**EXERCISE AIM:**
Reproduce only the lines that run from the line containing "turquoise mushroom [462,307,517,358]" to the end of the entries below, exactly as they stand.
*** EXERCISE MATERIAL Section Begins ***
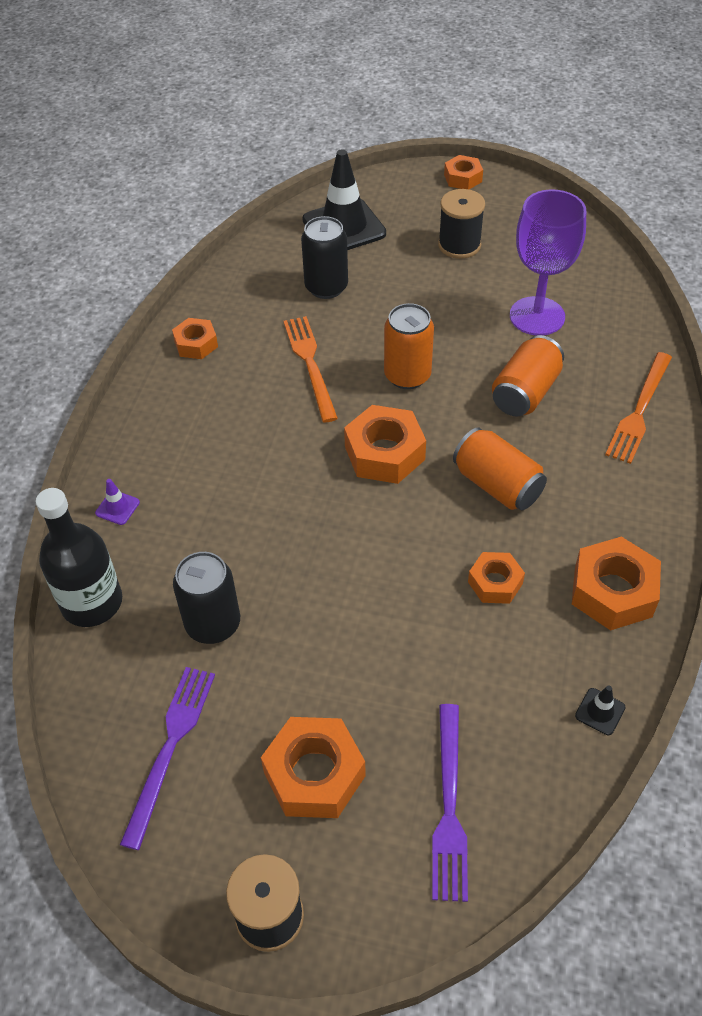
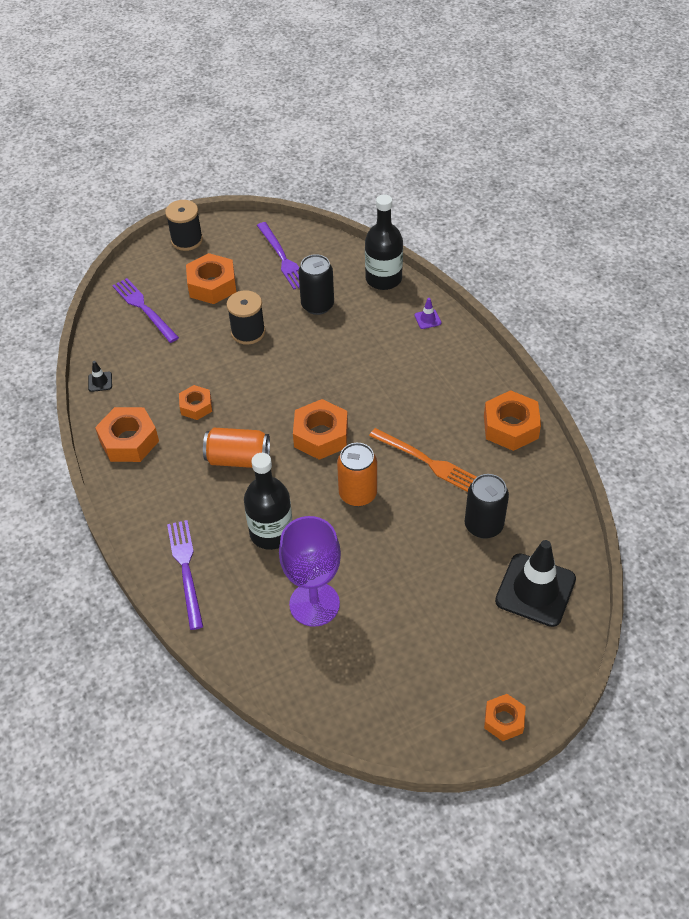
camera: 140 degrees right, 0 degrees up
orange nut [172,318,218,359] -> orange nut [484,390,541,451], size x1.65
black spool [438,189,485,259] -> black spool moved to [227,290,265,345]
orange can [492,335,564,416] -> black bottle [244,453,292,550]
orange fork [605,352,672,464] -> purple fork [167,520,203,630]

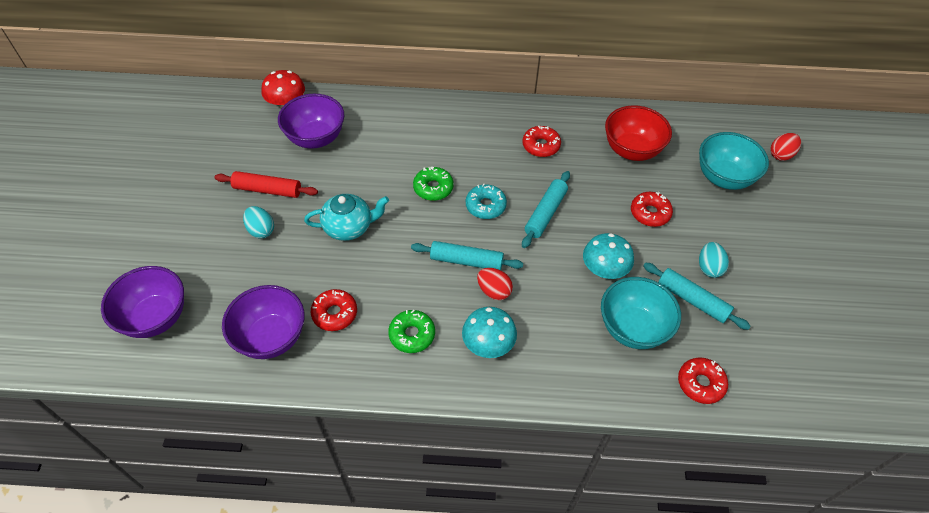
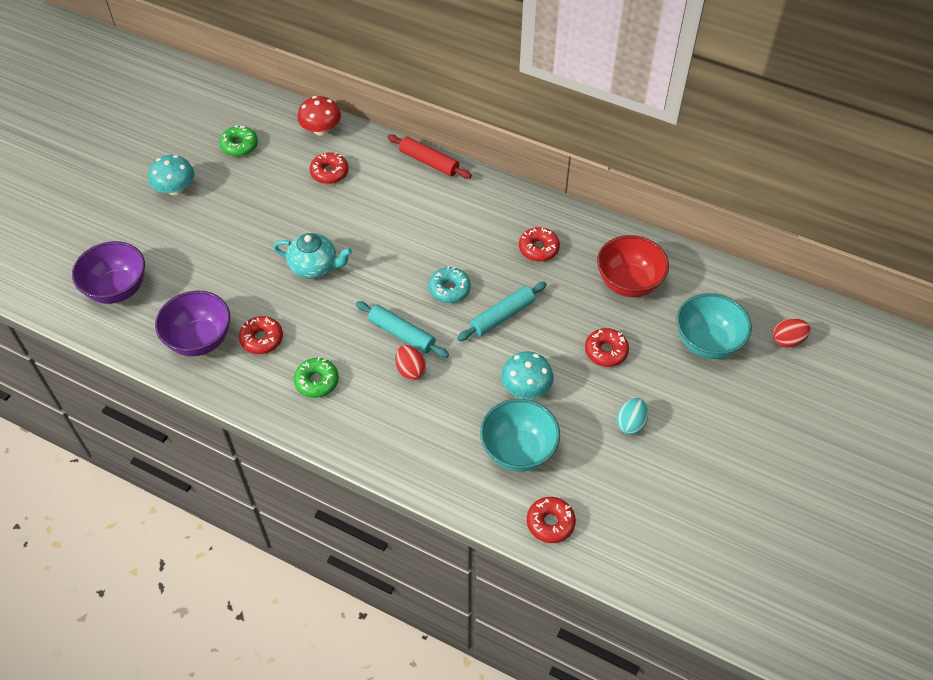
camera: 25 degrees right, 0 degrees up
red rolling pin [214,171,318,198] -> red rolling pin moved to [387,135,472,179]
turquoise egg [243,206,274,238] -> none
purple bowl [278,94,344,149] -> red donut [310,152,349,184]
green donut [413,167,454,201] -> green donut moved to [219,125,258,157]
turquoise mushroom [462,307,517,358] -> turquoise mushroom moved to [148,155,194,195]
turquoise rolling pin [643,262,751,330] -> none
*** EXERCISE MATERIAL Section Ends ***
**ANSWER SPACE:**
turquoise mushroom [462,307,517,358] -> turquoise mushroom moved to [148,155,194,195]
turquoise rolling pin [643,262,751,330] -> none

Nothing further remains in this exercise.